Task objective -> The expected result is an exact restatement of the data, free of pictures.

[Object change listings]
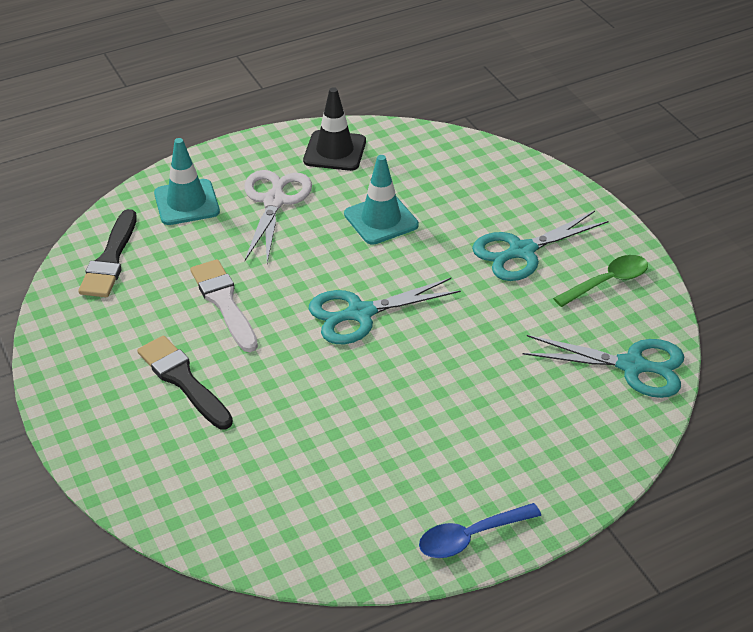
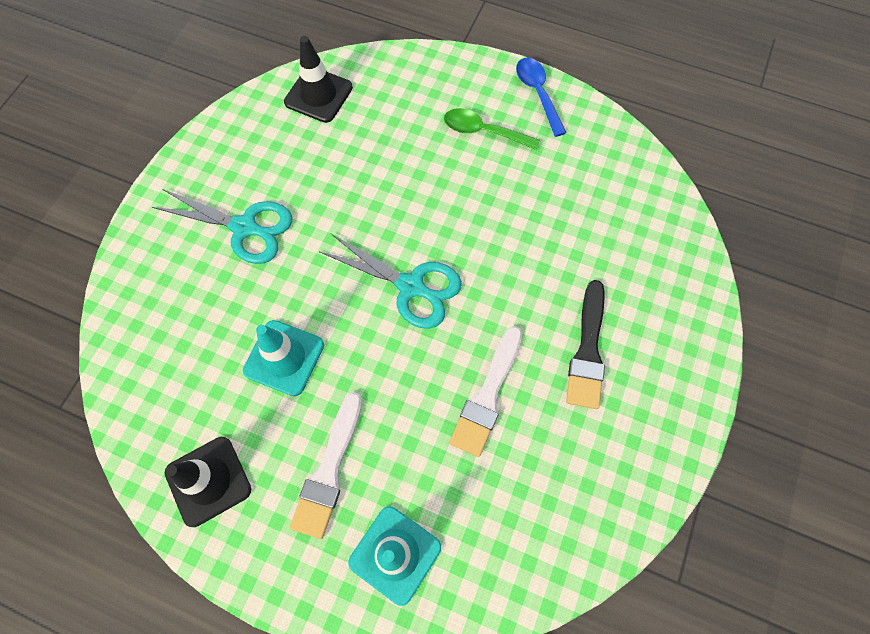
camera: 130 degrees left, 25 degrees up
(110, 259) = (526, 547): black brush -> none
(274, 201) = (329, 470): white scissors -> white brush
(470, 537) = (538, 93): blue spoon -> blue spoon turned 135 degrees counterclockwise
(607, 282) = (238, 153): green spoon -> green spoon (483, 131)
(632, 366) = (318, 95): turquoise scissors -> black traffic cone

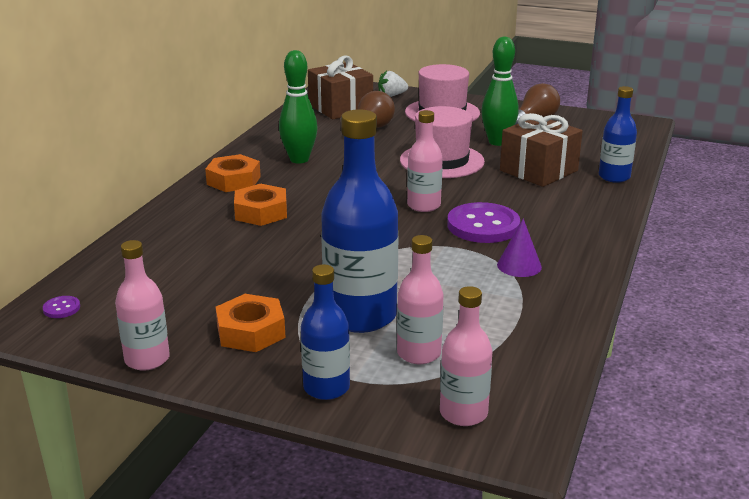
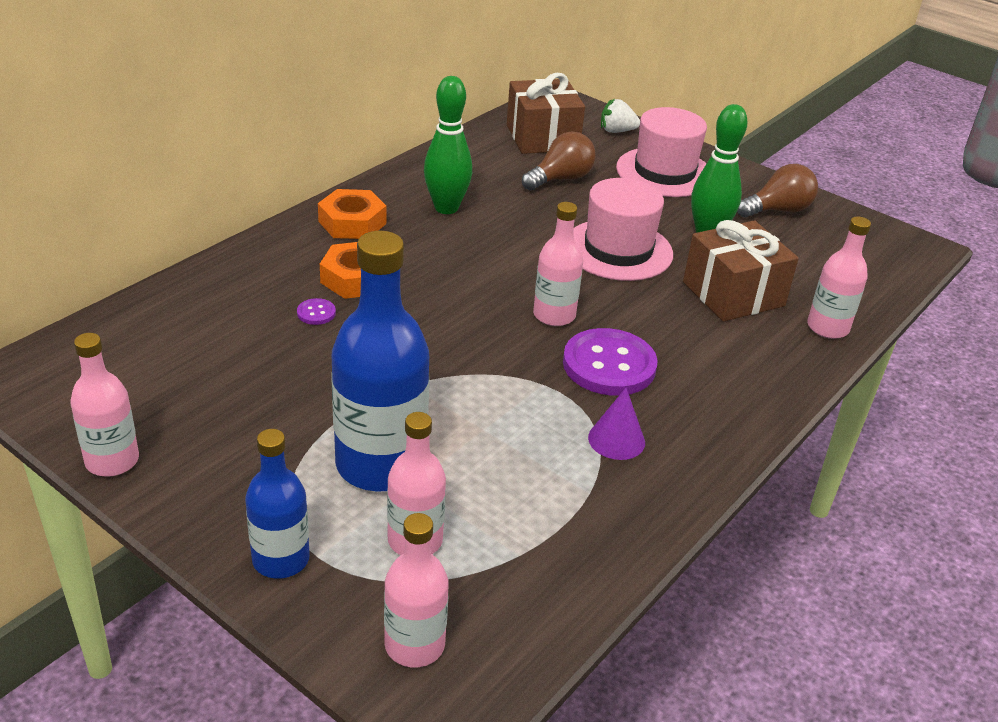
camera: 15 degrees right, 10 degrees up
(61, 308) = (64, 363): purple button -> purple button (316, 313)
(251, 331) = (244, 453): orange nut -> none
(614, 177) = (827, 328): blue bottle -> pink bottle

The answer ->
camera: 130 degrees left, 25 degrees up
(110, 259) = (526, 547): black brush -> none
(274, 201) = (329, 470): white scissors -> white brush
(470, 537) = (538, 93): blue spoon -> blue spoon turned 135 degrees counterclockwise
(607, 282) = (238, 153): green spoon -> green spoon (483, 131)
(632, 366) = (318, 95): turquoise scissors -> black traffic cone

camera: 15 degrees right, 10 degrees up
(61, 308) = (64, 363): purple button -> purple button (316, 313)
(251, 331) = (244, 453): orange nut -> none
(614, 177) = (827, 328): blue bottle -> pink bottle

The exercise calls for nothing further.